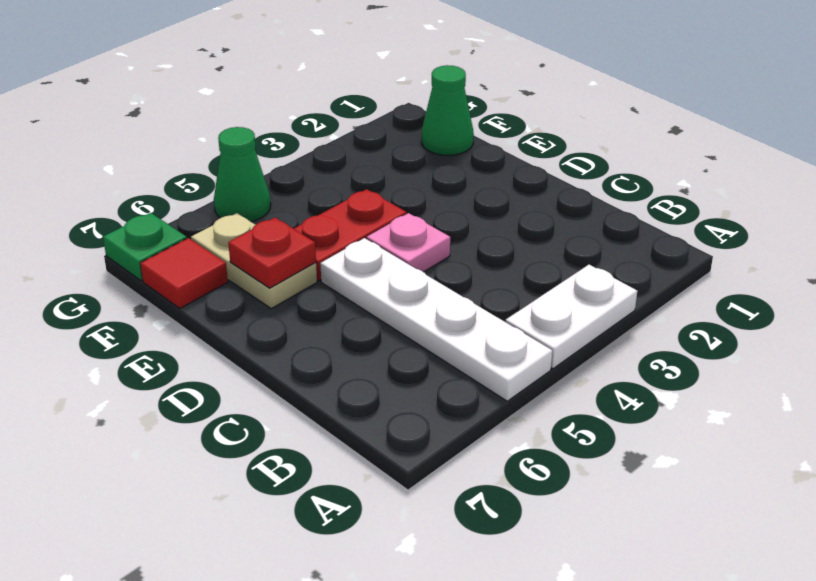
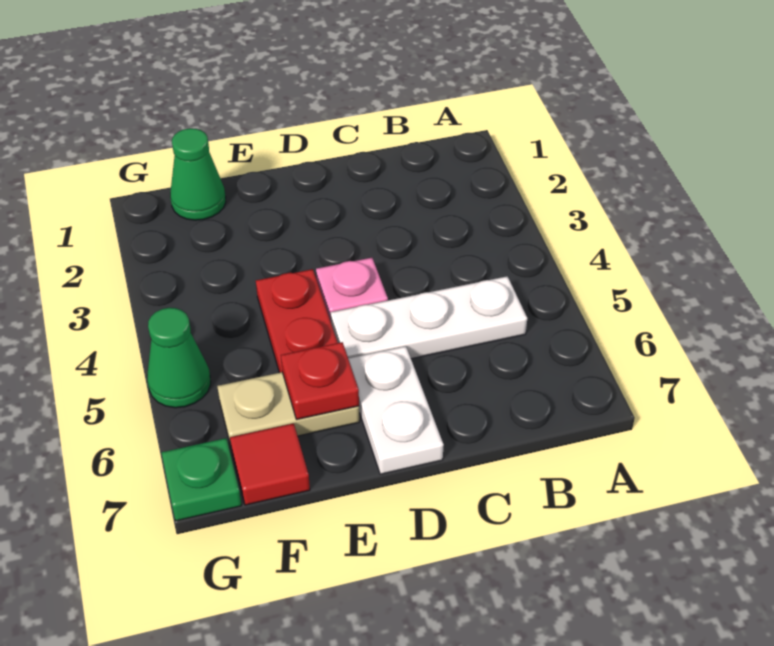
white 1x2 plate [506,265,637,369] -> white 1x2 plate moved to [348,346,444,474]
white 1x4 plate [320,238,552,401] -> white 1x3 plate [331,276,527,359]

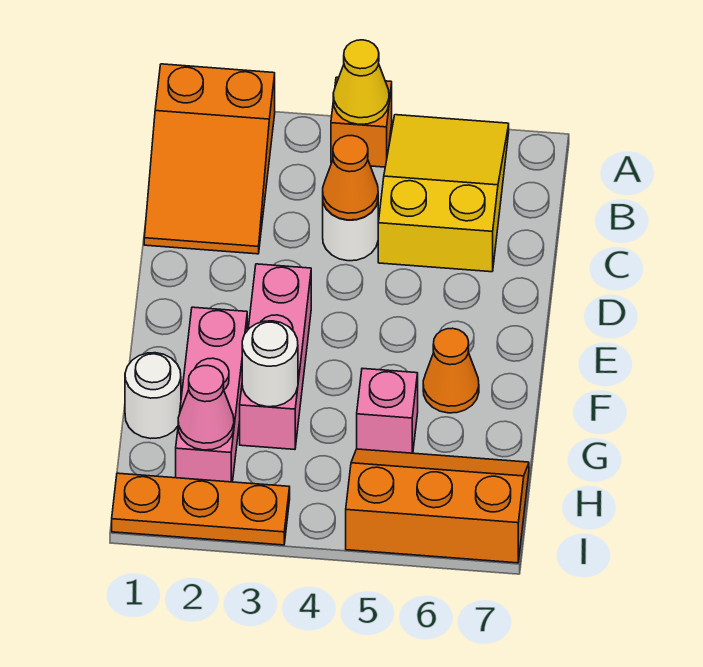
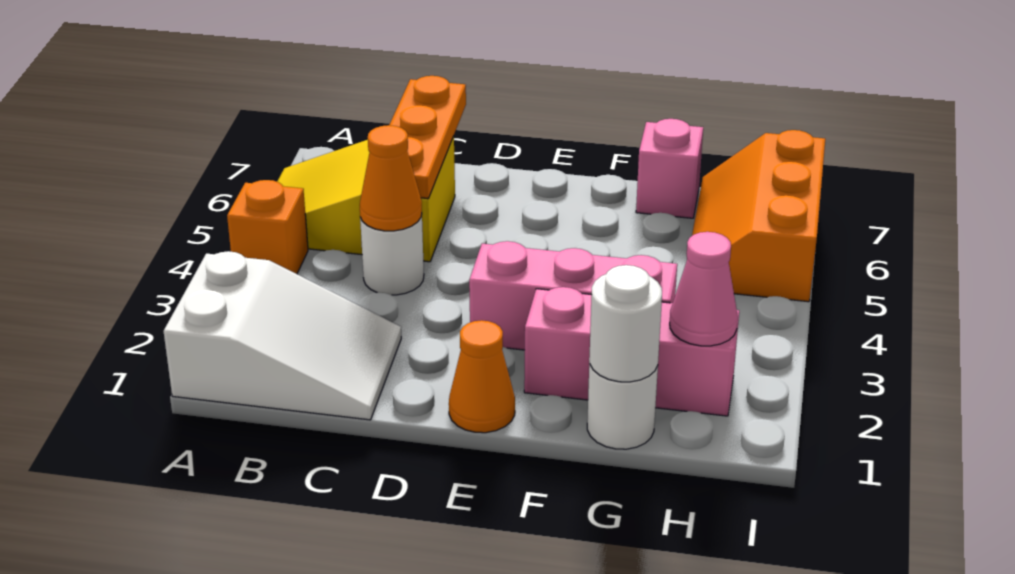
orange 2x3 slope [144,64,275,254] -> white 2x3 slope [164,251,401,420]
yellow 1x1 cone [333,40,389,124] -> none
orange 1x1 cone [423,328,479,413] -> orange 1x1 cone moved to [449,320,515,433]
white 1x1 round brick [242,321,298,407] -> white 1x1 round brick moved to [590,265,662,382]
pink 1x1 brick [357,368,418,453] -> pink 1x1 brick moved to [636,119,703,218]
orange 1x3 plate [112,473,290,545] -> orange 1x3 plate moved to [389,76,466,199]

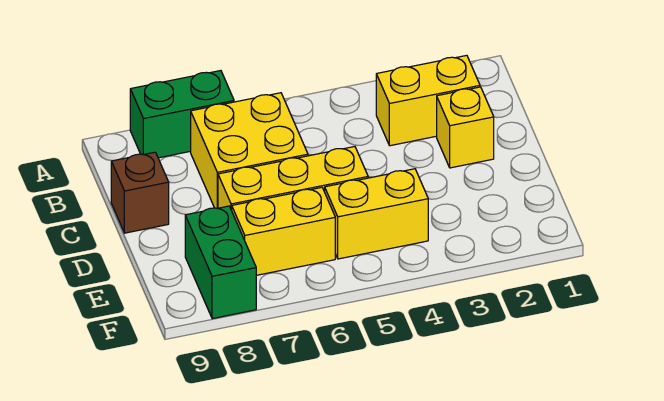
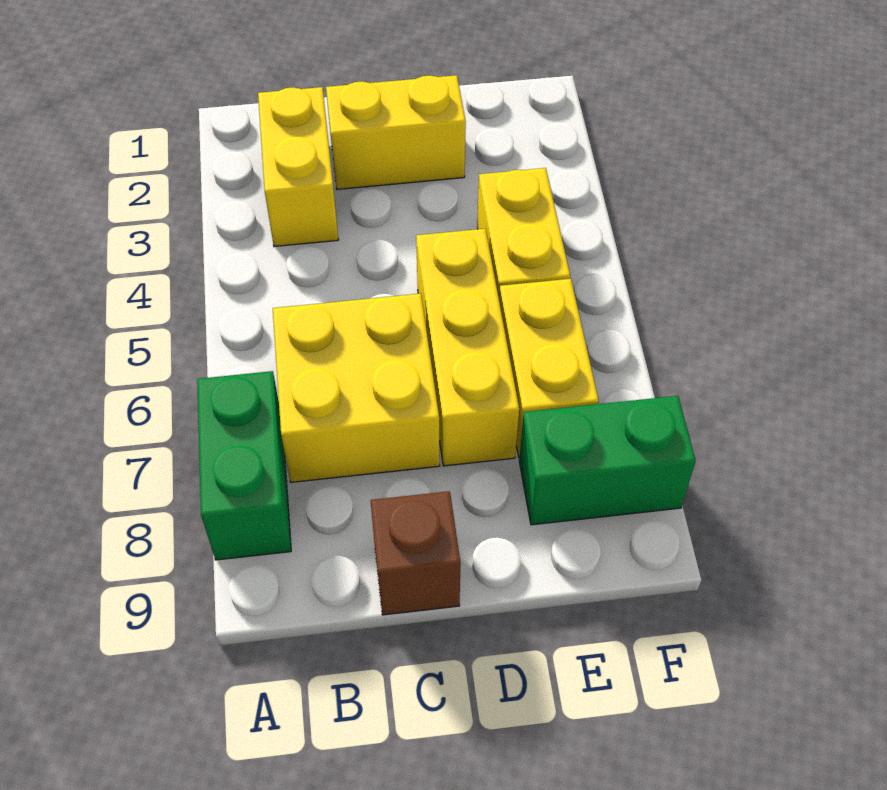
yellow 1x1 brick [437,87,494,168] -> yellow 1x2 brick [326,75,466,189]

□ □ □

#### Exercise requirements
The answer should consist only of the lines from the line with "white 1x1 round brick [242,321,298,407]" through the last line of the data, repeated exactly; pictures stay out.

#### Result of this task
white 1x1 round brick [242,321,298,407] -> white 1x1 round brick moved to [590,265,662,382]
pink 1x1 brick [357,368,418,453] -> pink 1x1 brick moved to [636,119,703,218]
orange 1x3 plate [112,473,290,545] -> orange 1x3 plate moved to [389,76,466,199]

yellow 1x1 brick [437,87,494,168] -> yellow 1x2 brick [326,75,466,189]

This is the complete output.